▶ [MATERIAL TO PROCESS]
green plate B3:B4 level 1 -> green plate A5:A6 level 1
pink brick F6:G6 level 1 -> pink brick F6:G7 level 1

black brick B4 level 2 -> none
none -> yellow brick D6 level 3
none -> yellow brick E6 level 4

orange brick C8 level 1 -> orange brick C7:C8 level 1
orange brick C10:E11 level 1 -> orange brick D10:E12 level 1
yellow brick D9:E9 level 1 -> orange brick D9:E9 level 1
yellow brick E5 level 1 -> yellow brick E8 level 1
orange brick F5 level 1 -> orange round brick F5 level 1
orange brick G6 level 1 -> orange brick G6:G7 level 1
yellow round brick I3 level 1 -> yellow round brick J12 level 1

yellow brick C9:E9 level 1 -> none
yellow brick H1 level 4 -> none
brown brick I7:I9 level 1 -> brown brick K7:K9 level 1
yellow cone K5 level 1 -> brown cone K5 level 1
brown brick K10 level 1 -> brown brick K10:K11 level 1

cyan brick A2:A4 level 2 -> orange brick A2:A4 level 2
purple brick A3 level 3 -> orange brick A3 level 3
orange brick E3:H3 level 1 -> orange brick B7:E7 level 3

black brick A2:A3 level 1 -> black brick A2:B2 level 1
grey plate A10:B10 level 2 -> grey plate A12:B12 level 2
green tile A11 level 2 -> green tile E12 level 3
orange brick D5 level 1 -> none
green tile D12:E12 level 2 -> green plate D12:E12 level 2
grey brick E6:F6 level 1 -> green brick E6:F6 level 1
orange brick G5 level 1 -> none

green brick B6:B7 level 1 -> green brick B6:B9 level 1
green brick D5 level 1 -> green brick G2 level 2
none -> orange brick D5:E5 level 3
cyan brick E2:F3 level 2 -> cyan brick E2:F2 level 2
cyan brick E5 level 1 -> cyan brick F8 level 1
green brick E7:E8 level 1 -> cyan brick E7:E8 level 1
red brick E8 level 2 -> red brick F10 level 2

▶ [PROBLEM DETAILS] Your task is to repeat the data exactly, with nothing left out.

▶ [ANSWER TO THIS PROBLEM]
green plate B3:B4 level 1 -> green plate A5:A6 level 1
pink brick F6:G6 level 1 -> pink brick F6:G7 level 1

black brick B4 level 2 -> none
none -> yellow brick D6 level 3
none -> yellow brick E6 level 4

orange brick C8 level 1 -> orange brick C7:C8 level 1
orange brick C10:E11 level 1 -> orange brick D10:E12 level 1
yellow brick D9:E9 level 1 -> orange brick D9:E9 level 1
yellow brick E5 level 1 -> yellow brick E8 level 1
orange brick F5 level 1 -> orange round brick F5 level 1
orange brick G6 level 1 -> orange brick G6:G7 level 1
yellow round brick I3 level 1 -> yellow round brick J12 level 1

yellow brick C9:E9 level 1 -> none
yellow brick H1 level 4 -> none
brown brick I7:I9 level 1 -> brown brick K7:K9 level 1
yellow cone K5 level 1 -> brown cone K5 level 1
brown brick K10 level 1 -> brown brick K10:K11 level 1

cyan brick A2:A4 level 2 -> orange brick A2:A4 level 2
purple brick A3 level 3 -> orange brick A3 level 3
orange brick E3:H3 level 1 -> orange brick B7:E7 level 3

black brick A2:A3 level 1 -> black brick A2:B2 level 1
grey plate A10:B10 level 2 -> grey plate A12:B12 level 2
green tile A11 level 2 -> green tile E12 level 3
orange brick D5 level 1 -> none
green tile D12:E12 level 2 -> green plate D12:E12 level 2
grey brick E6:F6 level 1 -> green brick E6:F6 level 1
orange brick G5 level 1 -> none

green brick B6:B7 level 1 -> green brick B6:B9 level 1
green brick D5 level 1 -> green brick G2 level 2
none -> orange brick D5:E5 level 3
cyan brick E2:F3 level 2 -> cyan brick E2:F2 level 2
cyan brick E5 level 1 -> cyan brick F8 level 1
green brick E7:E8 level 1 -> cyan brick E7:E8 level 1
red brick E8 level 2 -> red brick F10 level 2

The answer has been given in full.